Problem
A precise copy of the data is required, with every picture left out.

Supplied material
===============

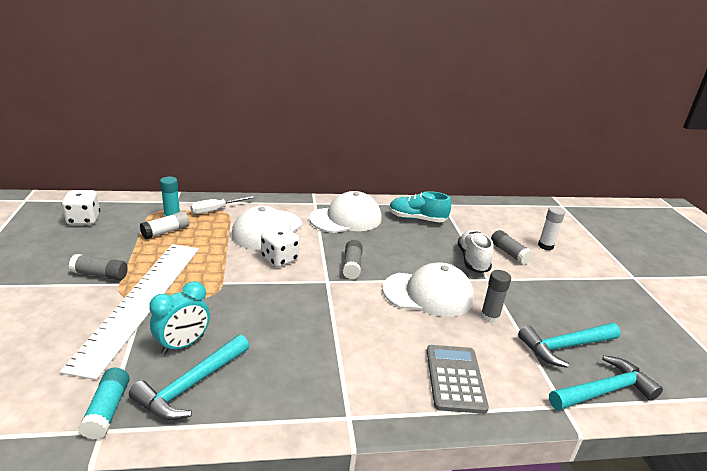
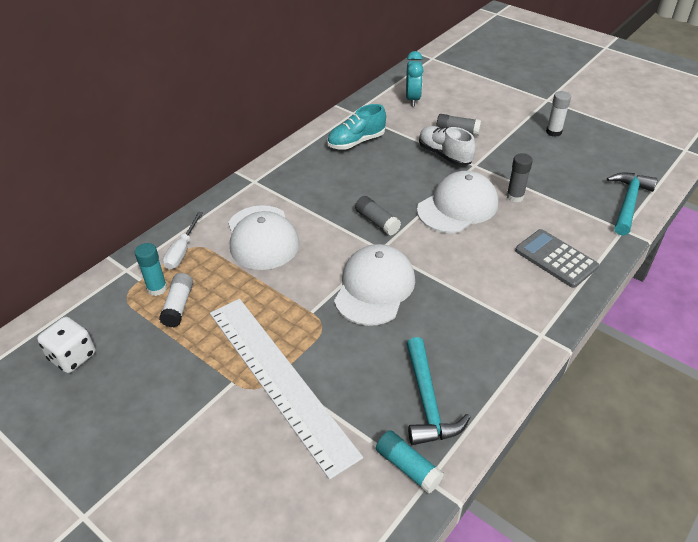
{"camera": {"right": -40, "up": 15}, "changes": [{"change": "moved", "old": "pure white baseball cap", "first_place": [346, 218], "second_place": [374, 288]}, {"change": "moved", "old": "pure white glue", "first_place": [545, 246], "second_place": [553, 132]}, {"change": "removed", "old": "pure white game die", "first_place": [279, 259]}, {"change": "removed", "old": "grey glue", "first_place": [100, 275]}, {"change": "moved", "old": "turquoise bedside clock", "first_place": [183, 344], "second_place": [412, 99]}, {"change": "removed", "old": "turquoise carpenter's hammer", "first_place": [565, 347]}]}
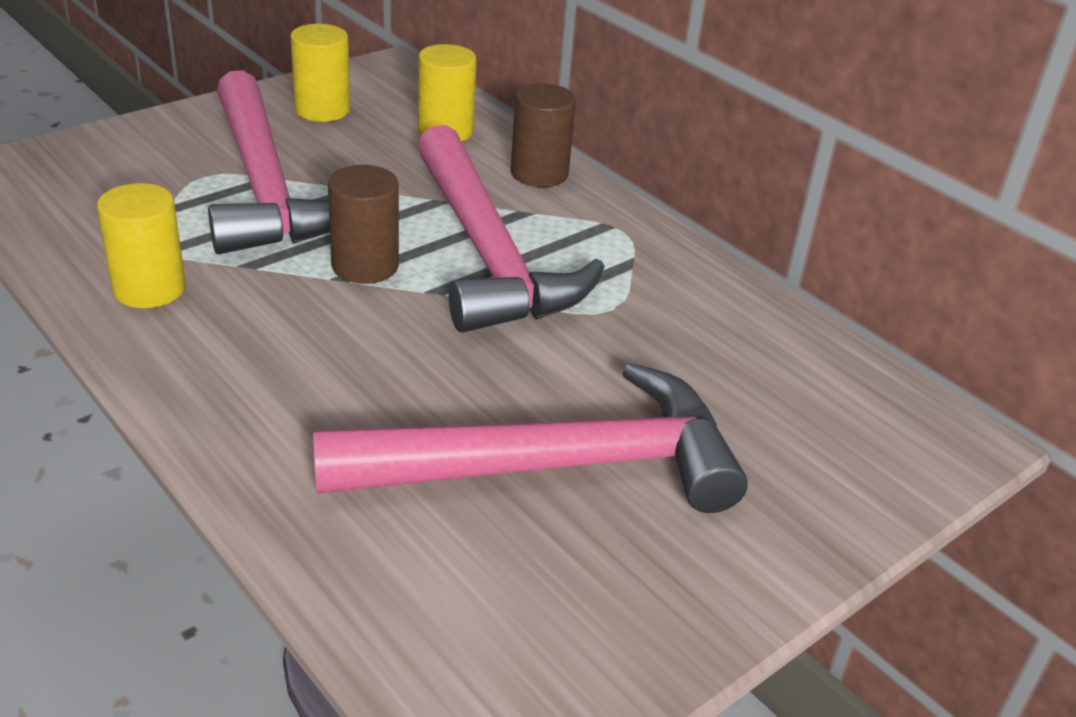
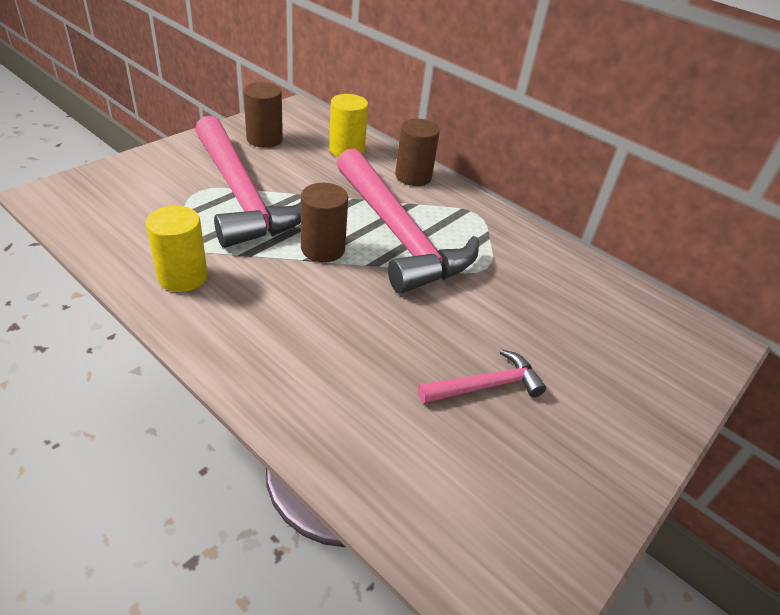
{"camera": {"right": -10, "up": 5}, "changes": [{"change": "recoloured", "old": "yellow solid cylinder", "new": "brown solid cylinder", "first_place": [322, 110], "second_place": [264, 139]}, {"change": "resized", "old": "pink carpenter's hammer", "first_place": [553, 465], "second_place": [486, 386], "factor": 0.46}]}
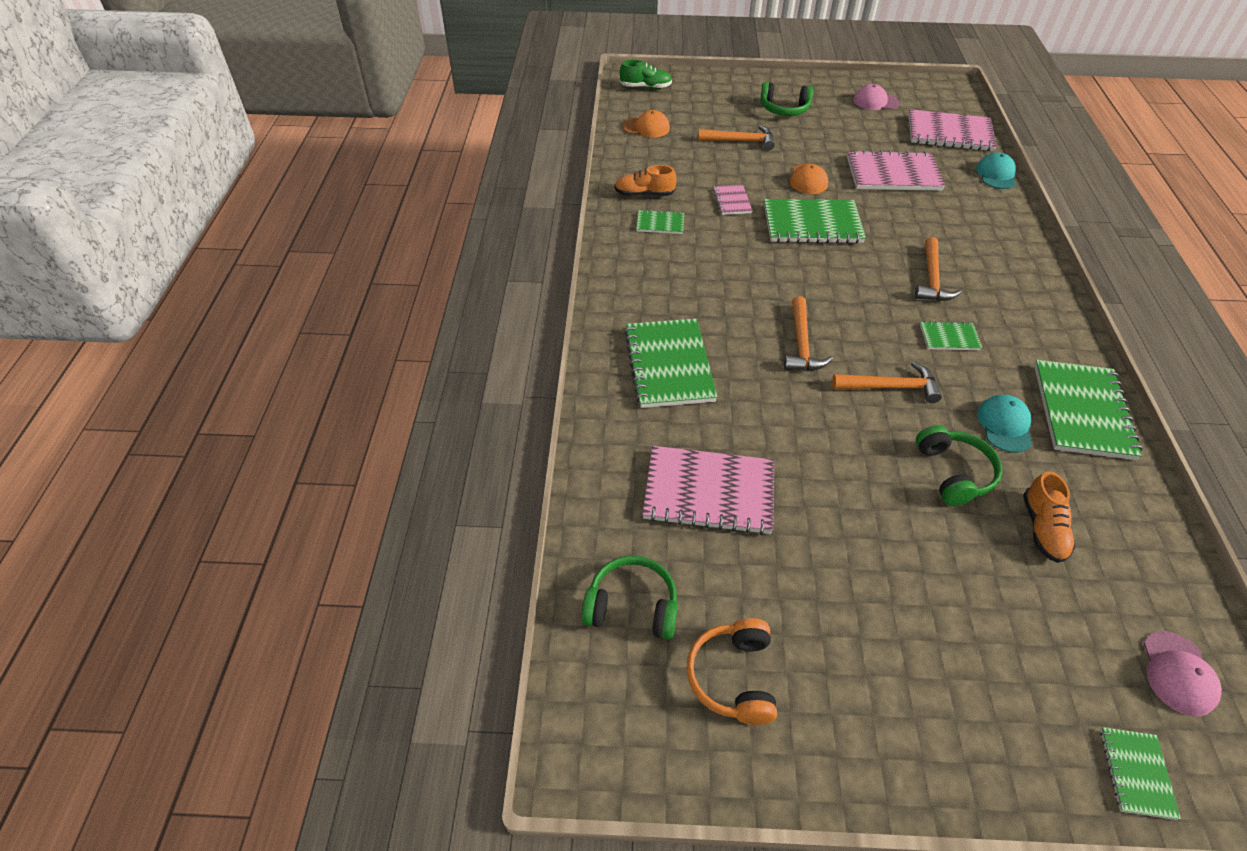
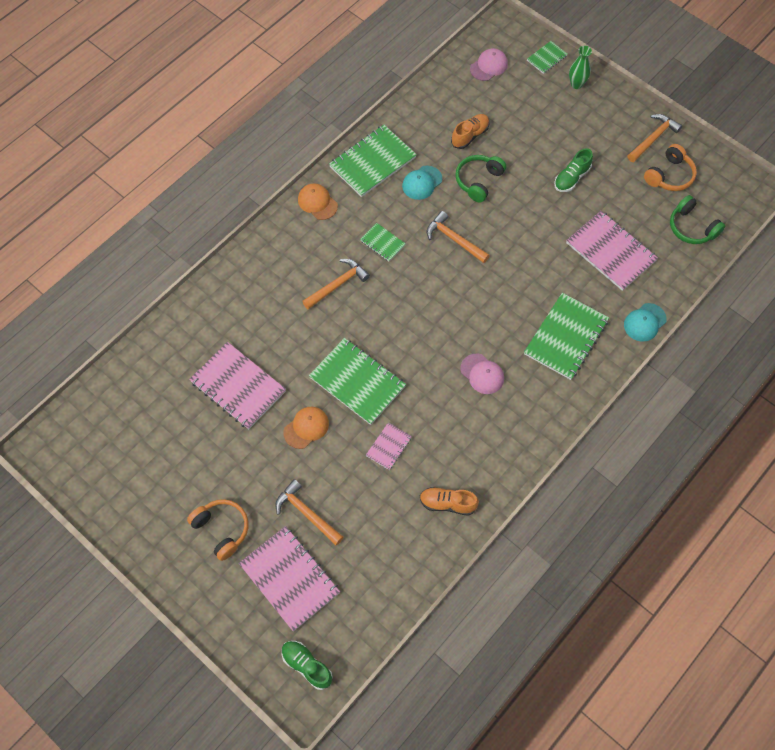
{"camera": {"right": -140, "up": 15}, "changes": [{"change": "recoloured", "old": "leaf-green over-ear headphones", "new": "orange-coloured over-ear headphones", "first_place": [784, 109], "second_place": [222, 529]}, {"change": "moved", "old": "pink baseball cap", "first_place": [875, 101], "second_place": [482, 374]}, {"change": "moved", "old": "pink exercise book", "first_place": [949, 133], "second_place": [289, 578]}, {"change": "moved", "old": "orange-coloured baseball cap", "first_place": [646, 127], "second_place": [317, 202]}, {"change": "moved", "old": "turquoise baseball cap", "first_place": [996, 174], "second_place": [644, 322]}, {"change": "turned", "old": "orange-coloured sneaker", "first_place": [644, 194], "second_place": [447, 503], "degrees": 150}, {"change": "removed", "old": "leaf-green exercise book", "first_place": [660, 223]}, {"change": "moved", "old": "orange-coloured carpenter's hammer", "first_place": [801, 344], "second_place": [653, 138]}, {"change": "added", "new": "leaf-green vase", "second_place": [576, 84]}, {"change": "added", "new": "leaf-green sneaker", "second_place": [571, 178]}]}
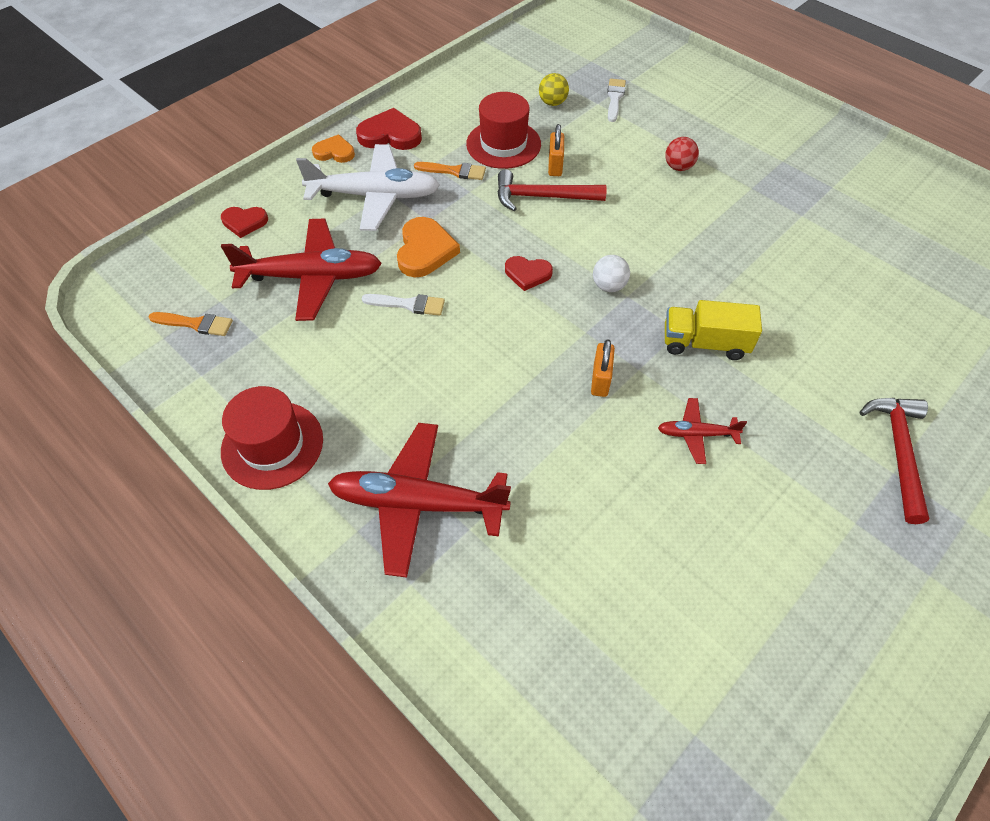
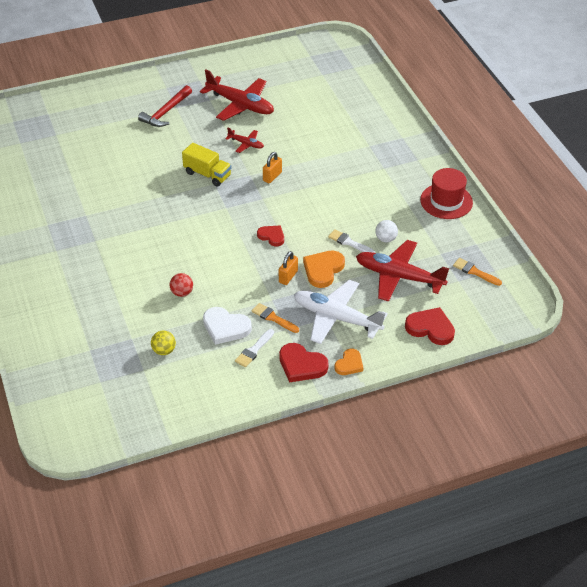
{"camera": {"right": -155, "up": -10}, "changes": [{"change": "moved", "old": "pure white paint brush", "first_place": [615, 98], "second_place": [254, 350]}, {"change": "replaced", "old": "red top hat", "new": "pure white heart", "first_place": [503, 144], "second_place": [225, 327]}, {"change": "moved", "old": "orange-coloured small lock", "first_place": [555, 166], "second_place": [288, 276]}, {"change": "turned", "old": "orange-coloured heart", "first_place": [334, 152], "second_place": [349, 364], "degrees": -90}, {"change": "moved", "old": "red sphere", "first_place": [678, 167], "second_place": [182, 293]}, {"change": "removed", "old": "red carpenter's hammer", "first_place": [542, 197]}, {"change": "resized", "old": "red heart", "first_place": [244, 222], "second_place": [430, 328], "factor": 1.56}, {"change": "moved", "old": "pure white sphere", "first_place": [609, 286], "second_place": [386, 239]}, {"change": "moved", "old": "red toy plane", "first_place": [417, 503], "second_place": [240, 105]}]}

===============

Problem solution
{"camera": {"right": -40, "up": 15}, "changes": [{"change": "moved", "old": "pure white baseball cap", "first_place": [346, 218], "second_place": [374, 288]}, {"change": "moved", "old": "pure white glue", "first_place": [545, 246], "second_place": [553, 132]}, {"change": "removed", "old": "pure white game die", "first_place": [279, 259]}, {"change": "removed", "old": "grey glue", "first_place": [100, 275]}, {"change": "moved", "old": "turquoise bedside clock", "first_place": [183, 344], "second_place": [412, 99]}, {"change": "removed", "old": "turquoise carpenter's hammer", "first_place": [565, 347]}]}
{"camera": {"right": -10, "up": 5}, "changes": [{"change": "recoloured", "old": "yellow solid cylinder", "new": "brown solid cylinder", "first_place": [322, 110], "second_place": [264, 139]}, {"change": "resized", "old": "pink carpenter's hammer", "first_place": [553, 465], "second_place": [486, 386], "factor": 0.46}]}
{"camera": {"right": -140, "up": 15}, "changes": [{"change": "recoloured", "old": "leaf-green over-ear headphones", "new": "orange-coloured over-ear headphones", "first_place": [784, 109], "second_place": [222, 529]}, {"change": "moved", "old": "pink baseball cap", "first_place": [875, 101], "second_place": [482, 374]}, {"change": "moved", "old": "pink exercise book", "first_place": [949, 133], "second_place": [289, 578]}, {"change": "moved", "old": "orange-coloured baseball cap", "first_place": [646, 127], "second_place": [317, 202]}, {"change": "moved", "old": "turquoise baseball cap", "first_place": [996, 174], "second_place": [644, 322]}, {"change": "turned", "old": "orange-coloured sneaker", "first_place": [644, 194], "second_place": [447, 503], "degrees": 150}, {"change": "removed", "old": "leaf-green exercise book", "first_place": [660, 223]}, {"change": "moved", "old": "orange-coloured carpenter's hammer", "first_place": [801, 344], "second_place": [653, 138]}, {"change": "added", "new": "leaf-green vase", "second_place": [576, 84]}, {"change": "added", "new": "leaf-green sneaker", "second_place": [571, 178]}]}
{"camera": {"right": -155, "up": -10}, "changes": [{"change": "moved", "old": "pure white paint brush", "first_place": [615, 98], "second_place": [254, 350]}, {"change": "replaced", "old": "red top hat", "new": "pure white heart", "first_place": [503, 144], "second_place": [225, 327]}, {"change": "moved", "old": "orange-coloured small lock", "first_place": [555, 166], "second_place": [288, 276]}, {"change": "turned", "old": "orange-coloured heart", "first_place": [334, 152], "second_place": [349, 364], "degrees": -90}, {"change": "moved", "old": "red sphere", "first_place": [678, 167], "second_place": [182, 293]}, {"change": "removed", "old": "red carpenter's hammer", "first_place": [542, 197]}, {"change": "resized", "old": "red heart", "first_place": [244, 222], "second_place": [430, 328], "factor": 1.56}, {"change": "moved", "old": "pure white sphere", "first_place": [609, 286], "second_place": [386, 239]}, {"change": "moved", "old": "red toy plane", "first_place": [417, 503], "second_place": [240, 105]}]}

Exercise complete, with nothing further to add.